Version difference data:
§

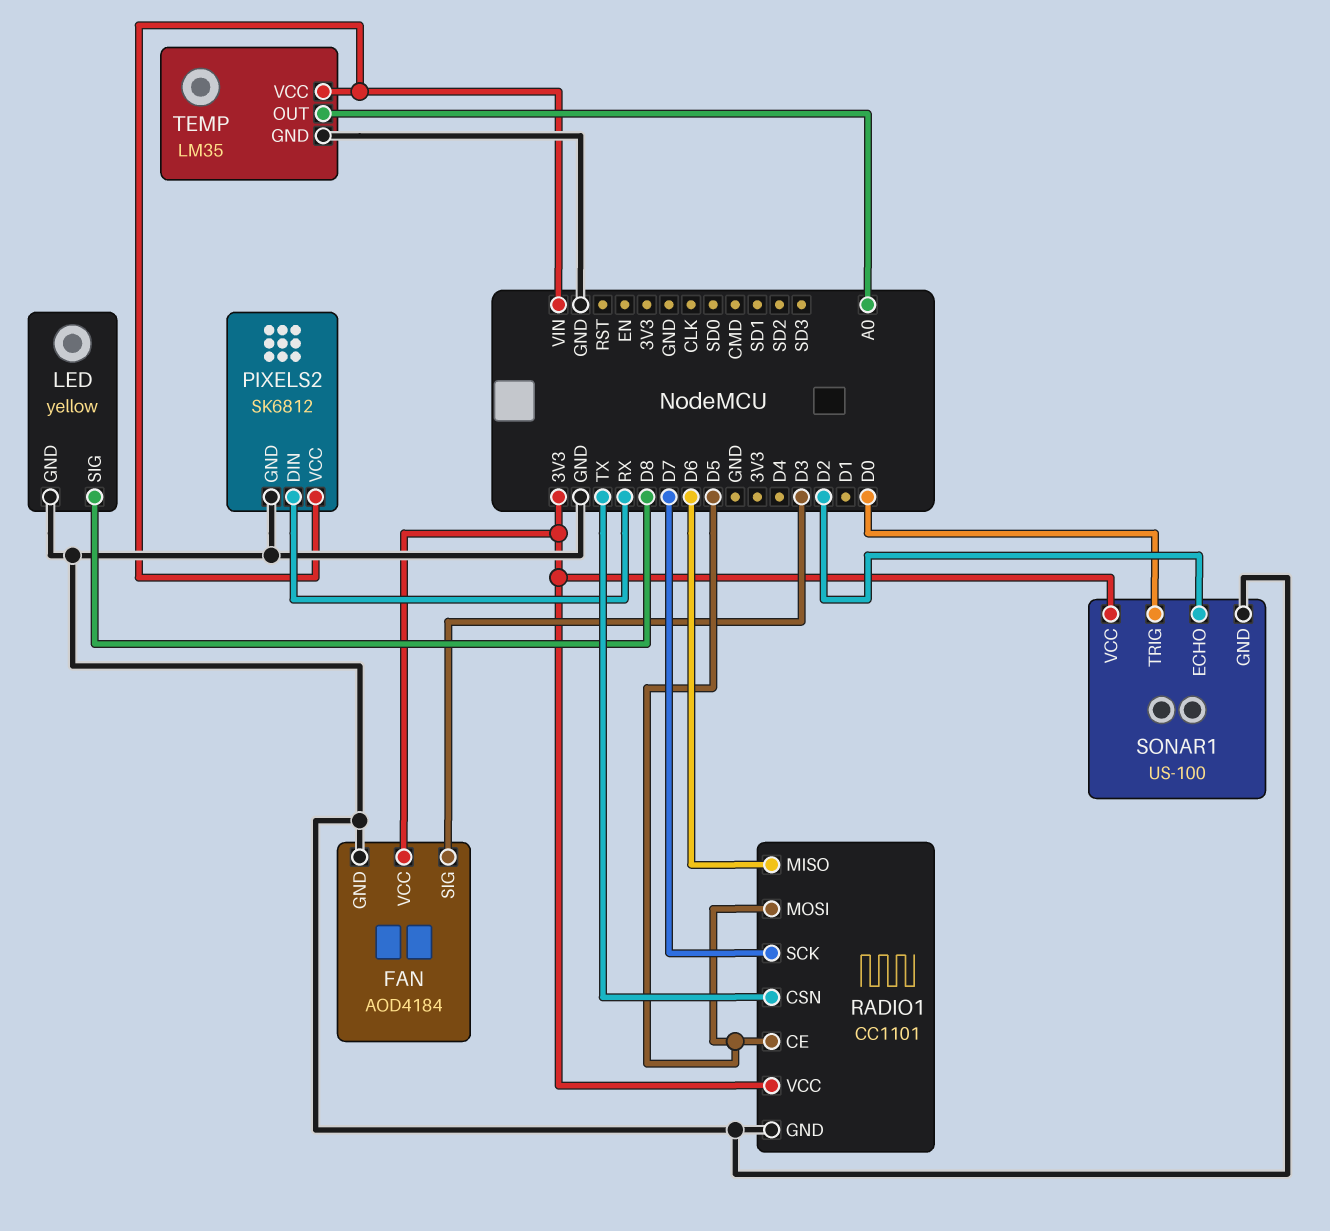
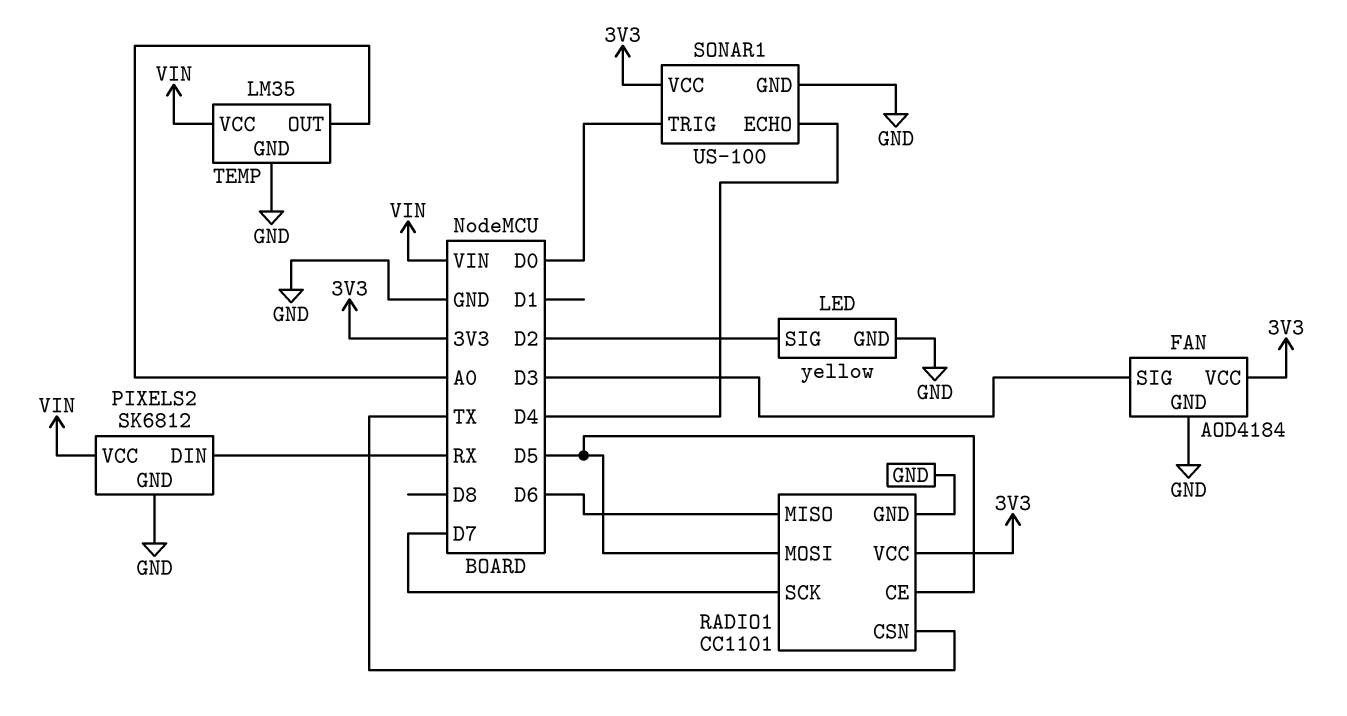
LED pin SIG: D8 -> D2
SONAR1 pin ECHO: D2 -> D4

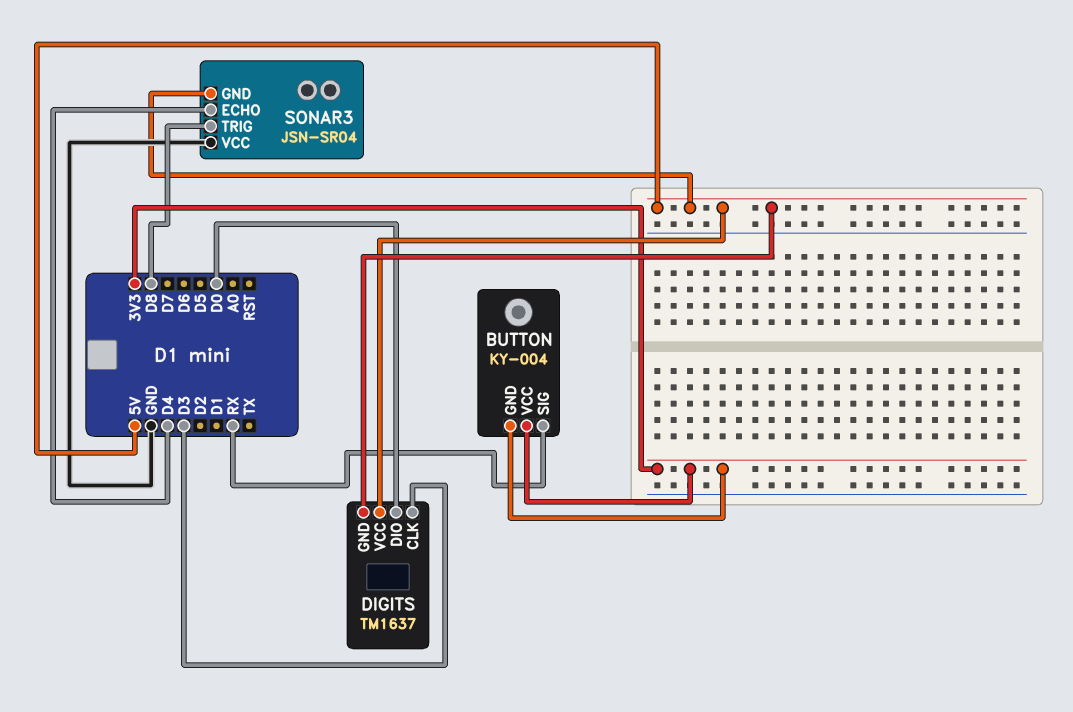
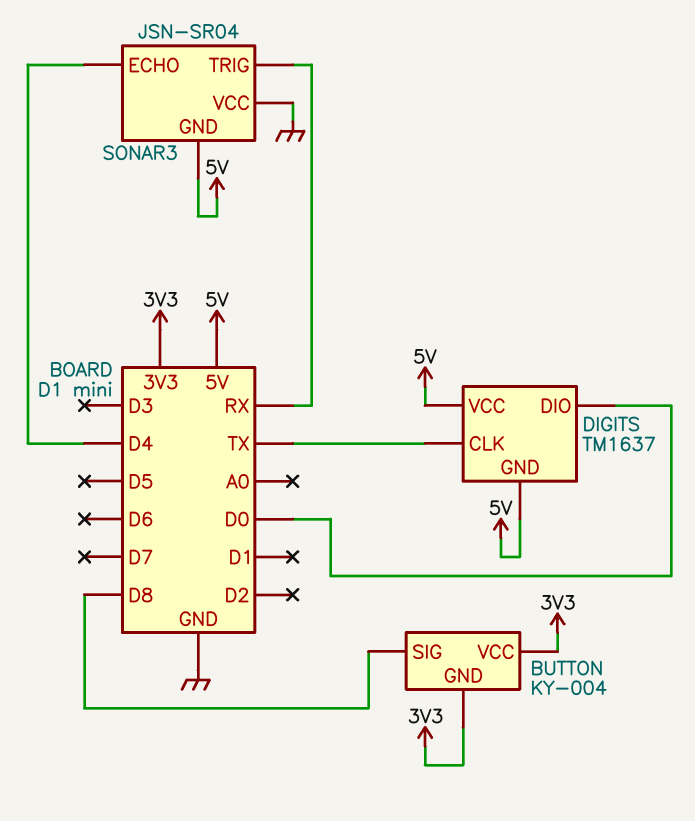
BUTTON pin SIG: RX -> D8
DIGITS pin CLK: D3 -> TX
SONAR3 pin TRIG: D8 -> RX

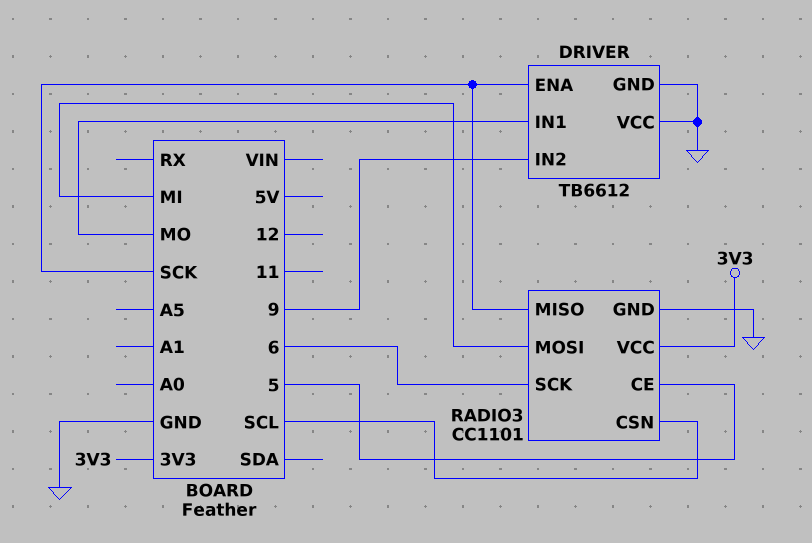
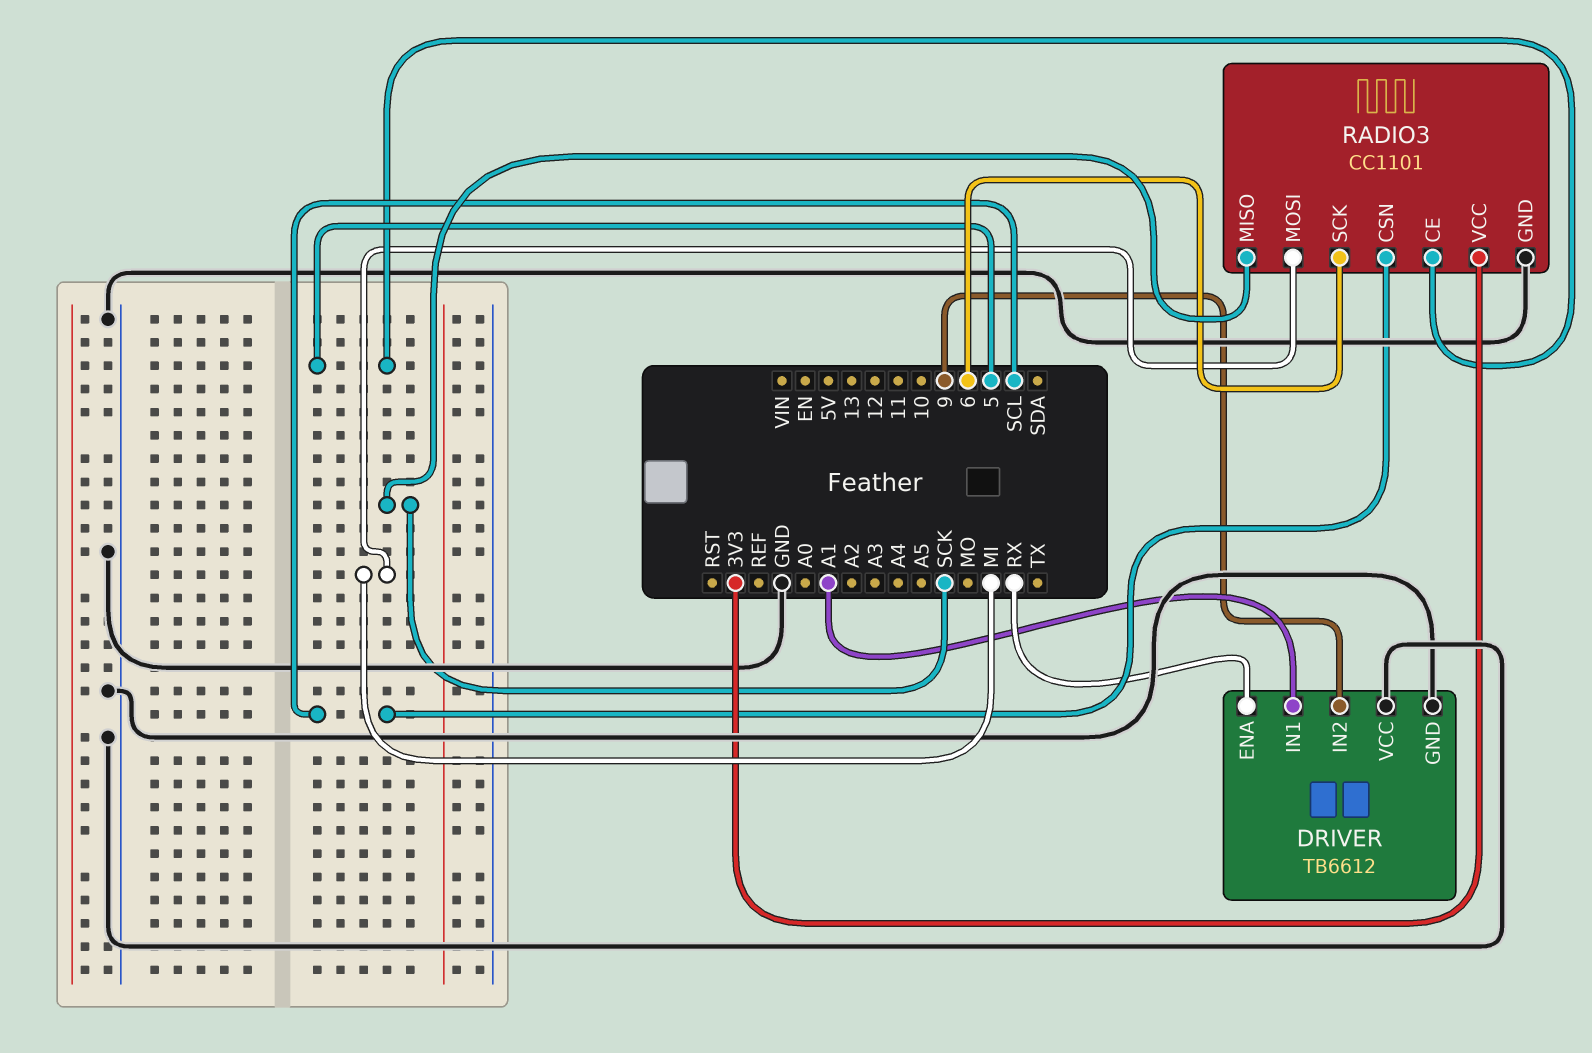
DRIVER pin ENA: SCK -> RX
DRIVER pin IN1: MO -> A1

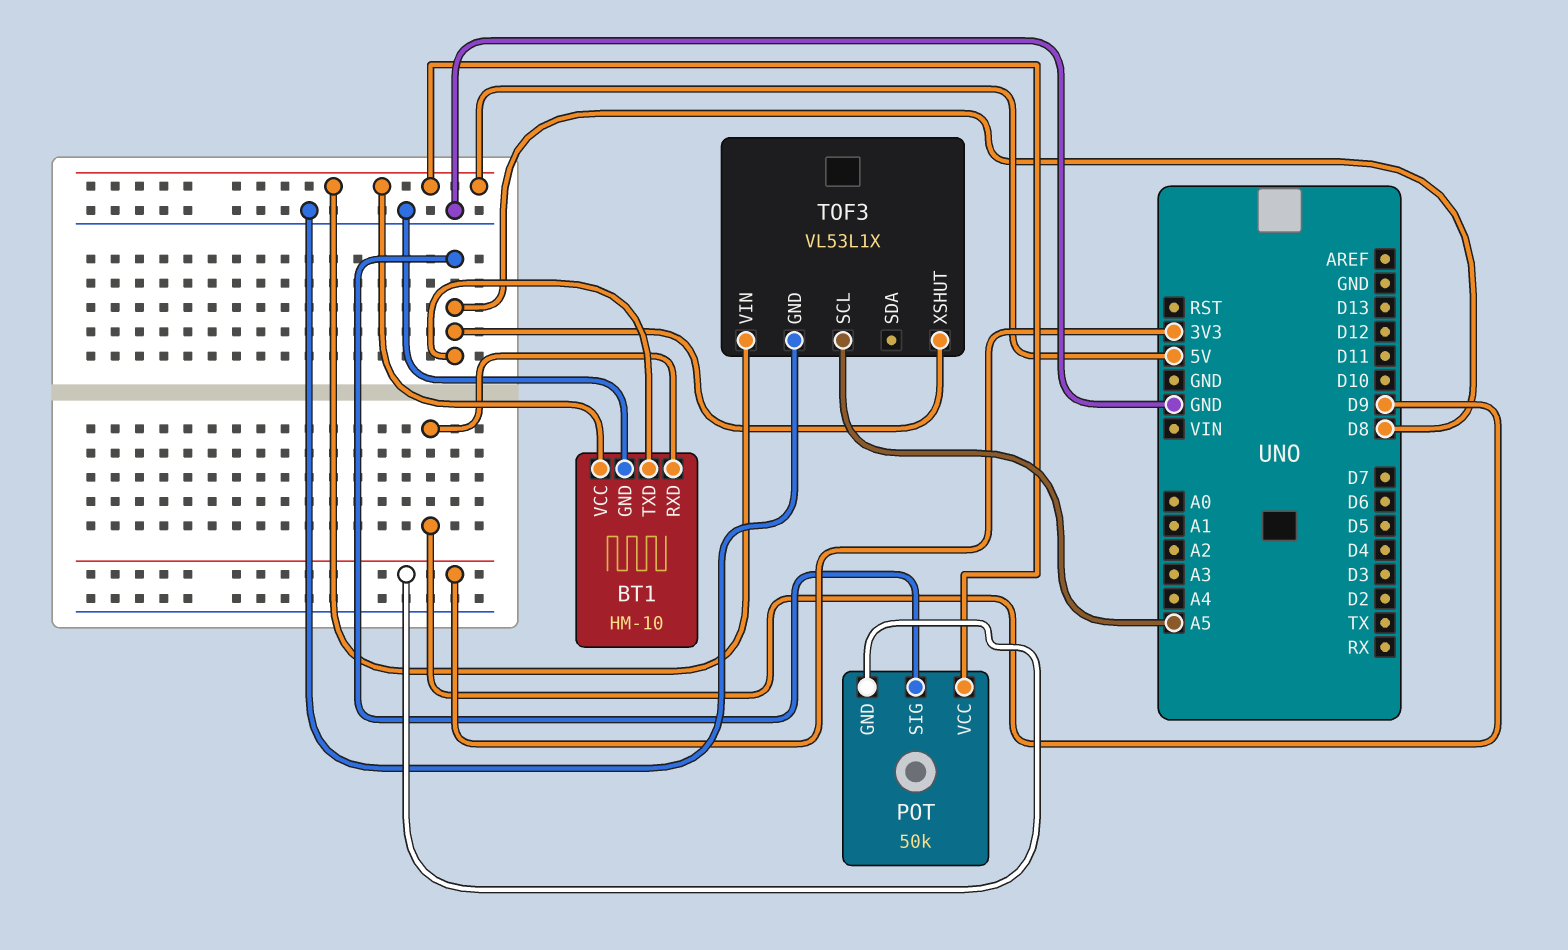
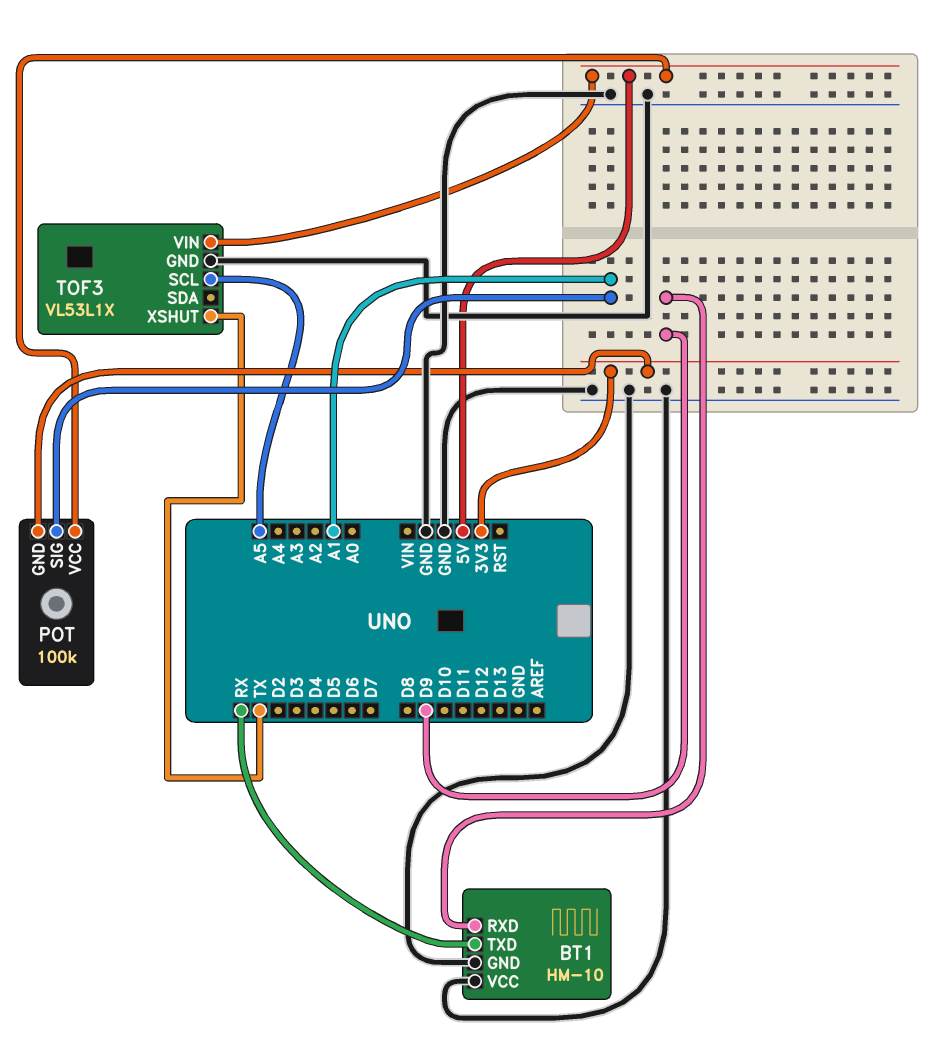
BT1 pin TXD: D8 -> RX
BT1 pin VCC: 5V -> GND
POT: 50k -> 100k
POT pin SIG: D8 -> A1
TOF3 pin XSHUT: D8 -> TX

§

- Directions -
Could the entries above be written out word for word, pictures excluded?

- Answer space -
LED pin SIG: D8 -> D2
SONAR1 pin ECHO: D2 -> D4

BUTTON pin SIG: RX -> D8
DIGITS pin CLK: D3 -> TX
SONAR3 pin TRIG: D8 -> RX

DRIVER pin ENA: SCK -> RX
DRIVER pin IN1: MO -> A1

BT1 pin TXD: D8 -> RX
BT1 pin VCC: 5V -> GND
POT: 50k -> 100k
POT pin SIG: D8 -> A1
TOF3 pin XSHUT: D8 -> TX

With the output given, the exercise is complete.